-- Opening Marker --
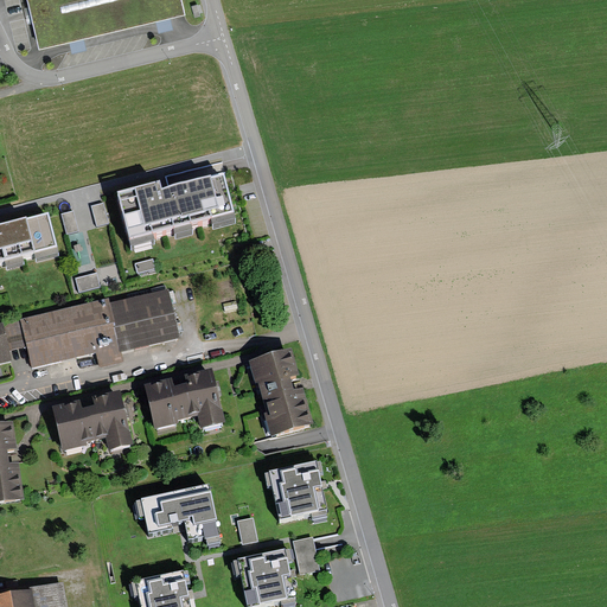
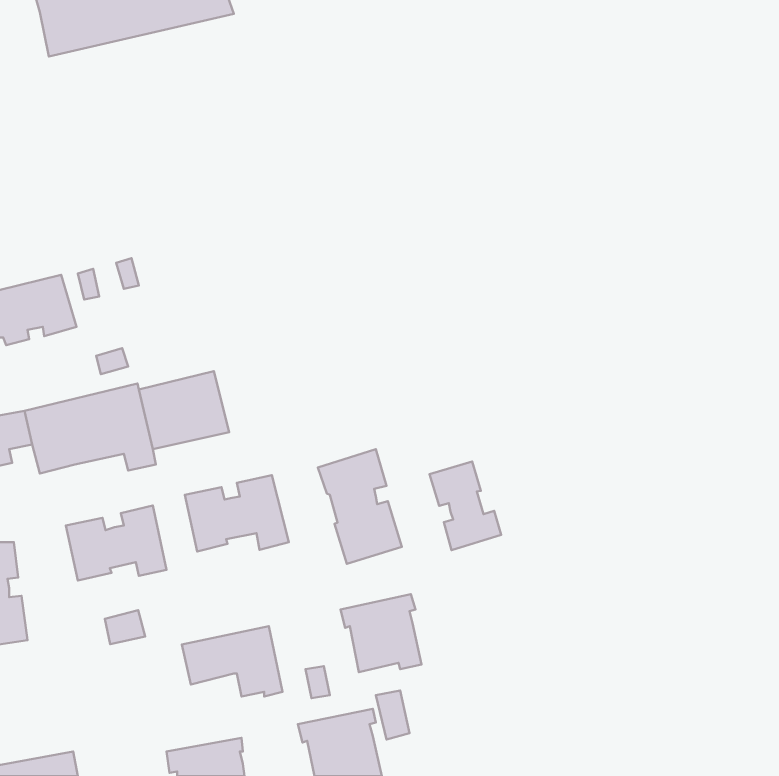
building: [115,175,232,242] -> none
building: none -> [429,462,501,550]
building: none -> [105,610,145,644]

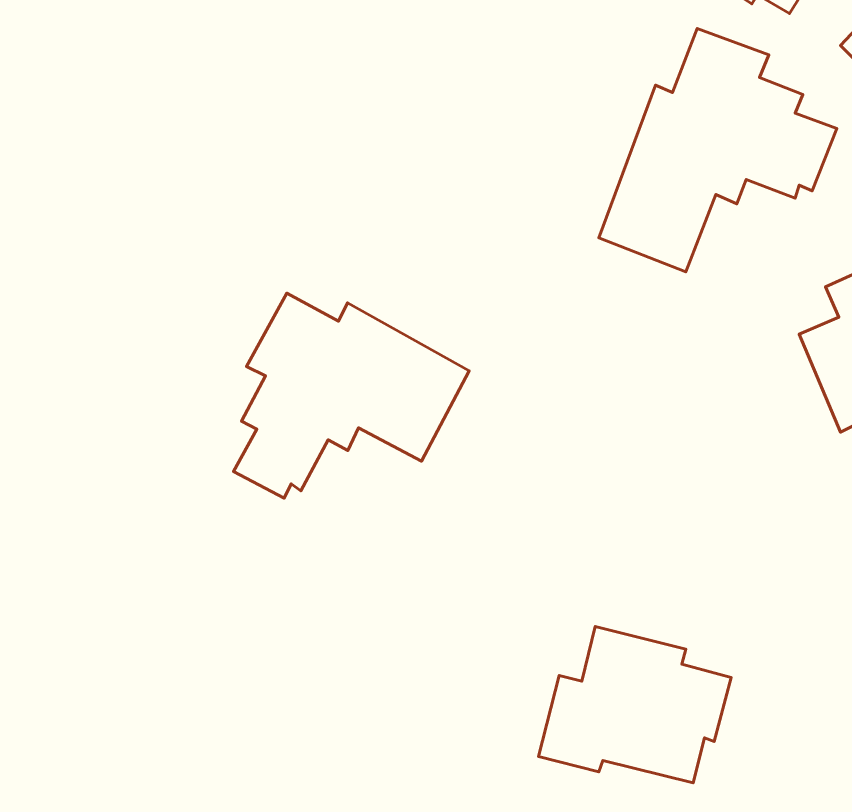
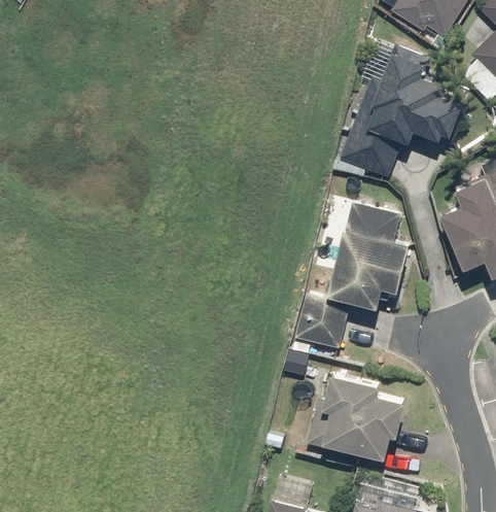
building: [233,293,469,498] -> none
building: none -> [292,206,414,350]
-- Closing Marker --
*Request*
Transcribe each entry precisely as given, leaving the pictures out.

*Task solution*
building: [115,175,232,242] -> none
building: none -> [429,462,501,550]
building: none -> [105,610,145,644]

building: [233,293,469,498] -> none
building: none -> [292,206,414,350]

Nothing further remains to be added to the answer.